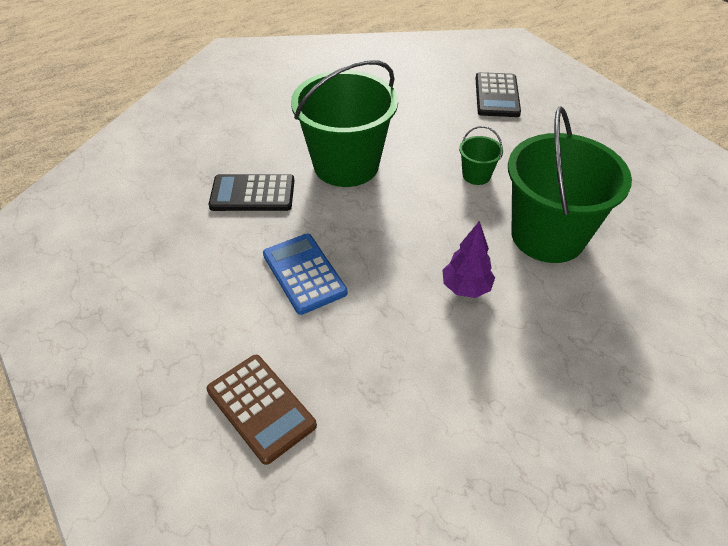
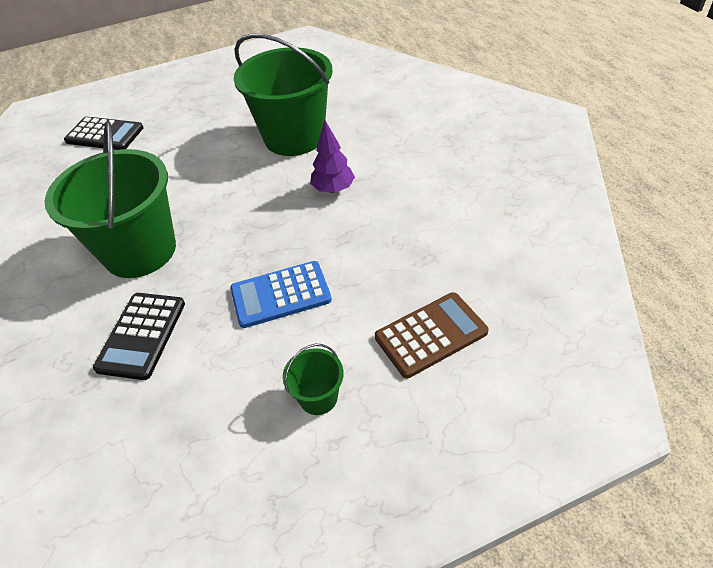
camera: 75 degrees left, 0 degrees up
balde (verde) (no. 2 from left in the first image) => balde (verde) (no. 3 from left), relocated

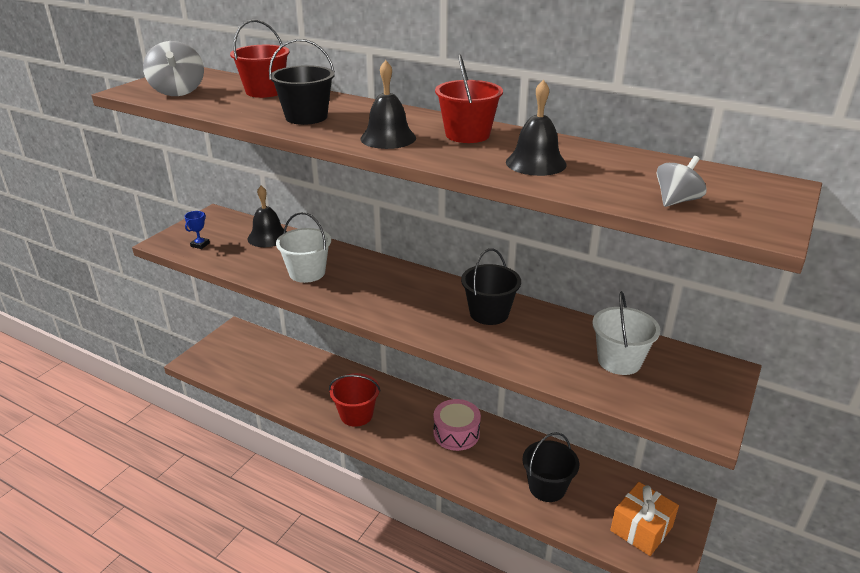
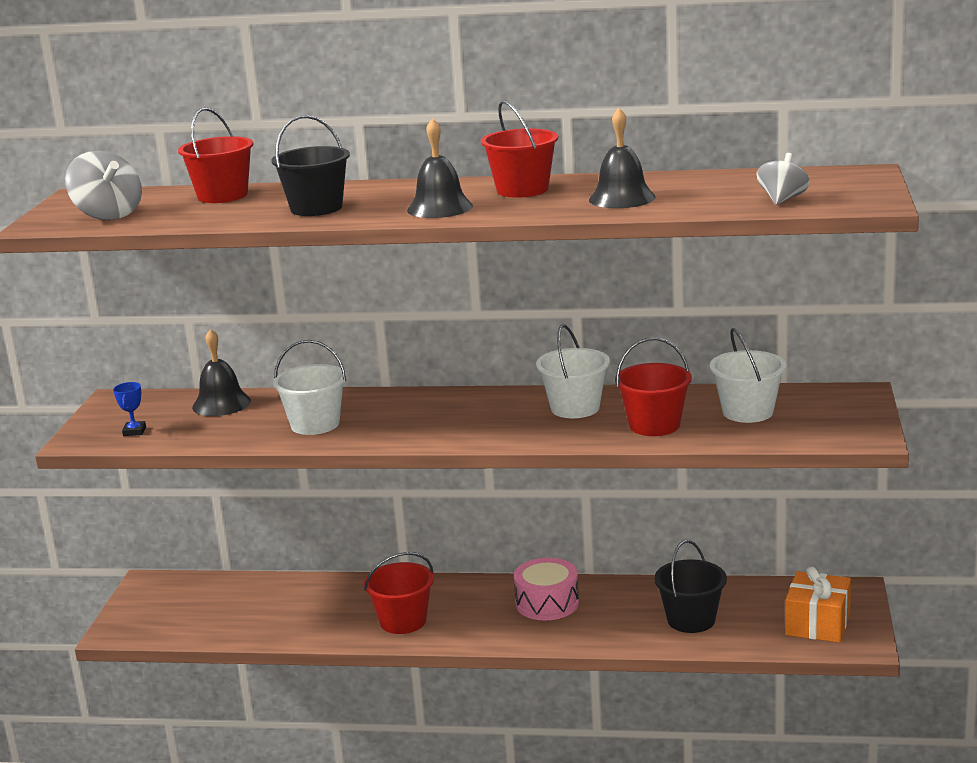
camera: 20 degrees left, 10 degrees down
nothing => balde (rojo) (no. 4 from left)
balde (negro) (no. 2 from left) => balde (blanco) (no. 2 from left)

------------------------------

Reproduce each line of the entries above from the one containing "nothing => balde (rojo) (no. 4 from left)" through the last, exactly, and no other line.

nothing => balde (rojo) (no. 4 from left)
balde (negro) (no. 2 from left) => balde (blanco) (no. 2 from left)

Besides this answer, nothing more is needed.